[What you are asked to do]:
Can you put every text line from the entries below into one numbered list, skipping blank lines and leaving the pictures out?

——————————

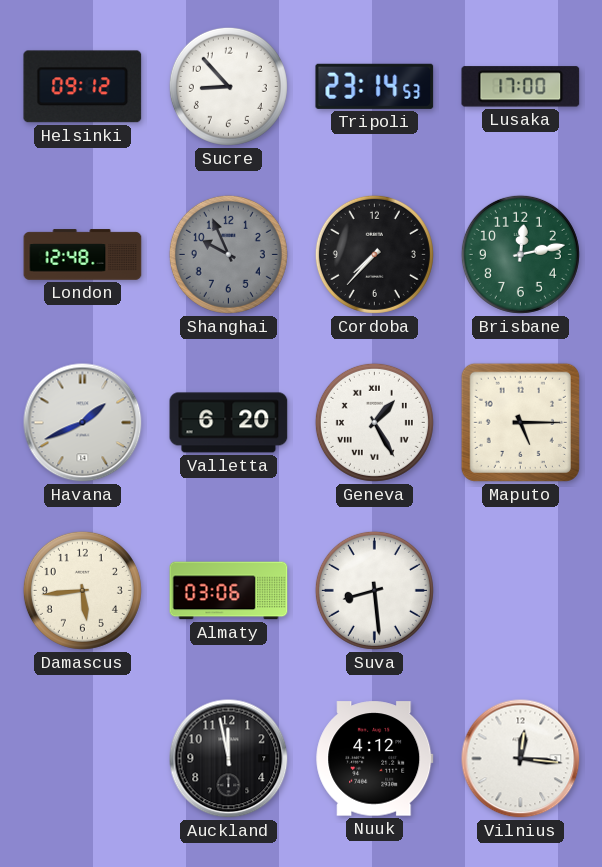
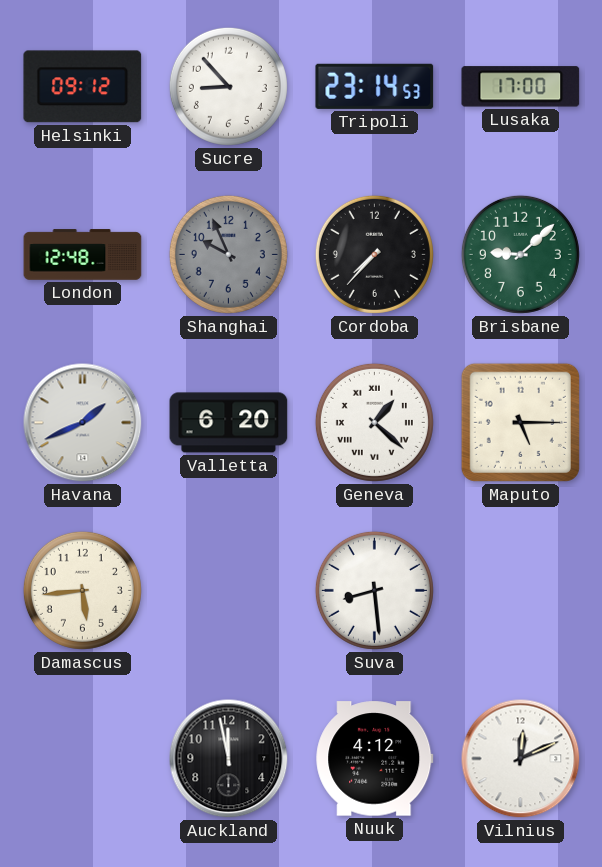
Brisbane: 12:13 -> 9:08
Geneva: 1:25 -> 1:22
Almaty: 03:06 -> none
Vilnius: 12:16 -> 12:11
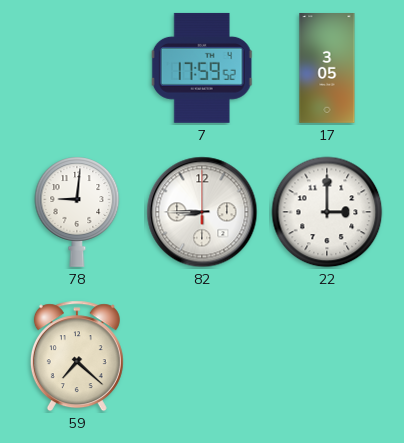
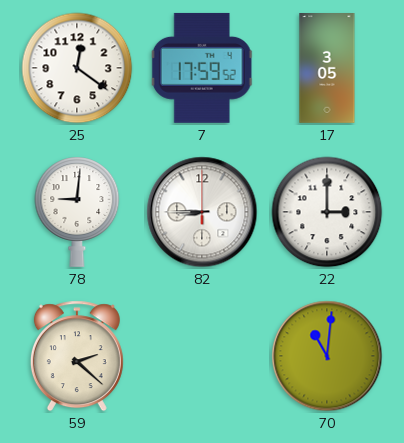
25: none -> 12:21
59: 7:22 -> 2:22
70: none -> 11:01
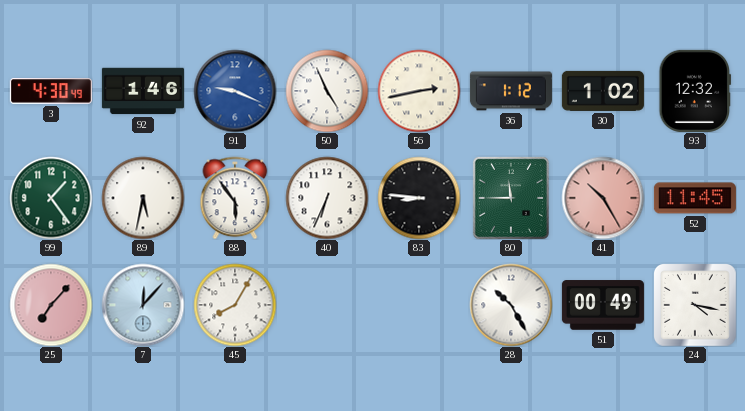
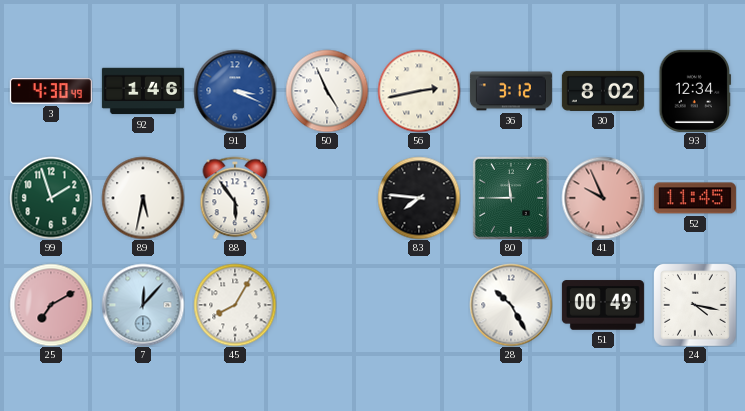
91: 9:19 -> 3:19
36: 1:12 -> 3:12
30: 1:02 -> 8:02
93: 12:32 -> 12:34
99: 1:24 -> 1:57
40: 6:34 -> none
83: 8:46 -> 7:46
41: 10:25 -> 9:56
25: 7:07 -> 7:10
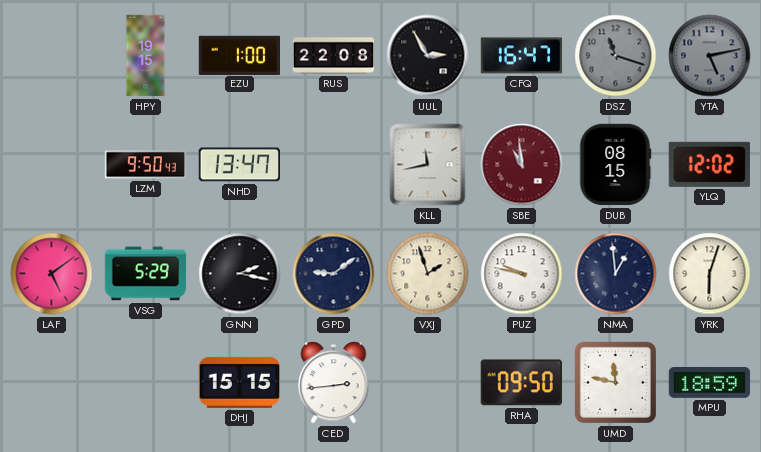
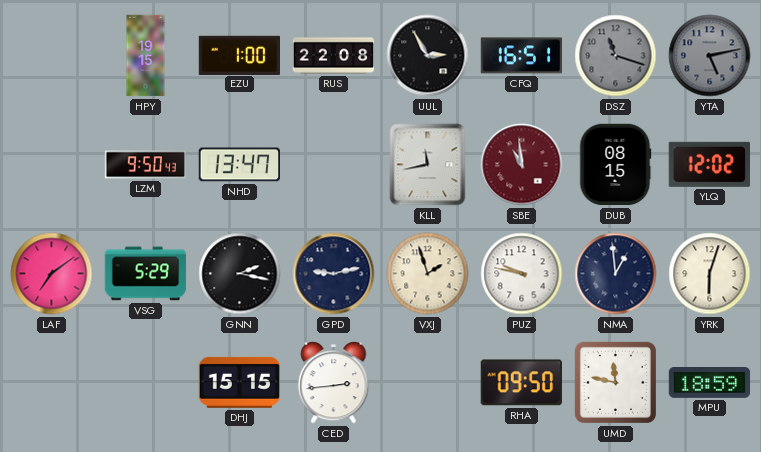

——————————

[Written answer]:
1. Brisbane: 12:13 -> 9:08
2. Geneva: 1:25 -> 1:22
3. Almaty: 03:06 -> none
4. Vilnius: 12:16 -> 12:11
5. 25: none -> 12:21
6. 59: 7:22 -> 2:22
7. 70: none -> 11:01
8. 91: 9:19 -> 3:19
9. 36: 1:12 -> 3:12
10. 30: 1:02 -> 8:02
11. 93: 12:32 -> 12:34
12. 99: 1:24 -> 1:57
13. 40: 6:34 -> none
14. 83: 8:46 -> 7:46
15. 41: 10:25 -> 9:56
16. 25: 7:07 -> 7:10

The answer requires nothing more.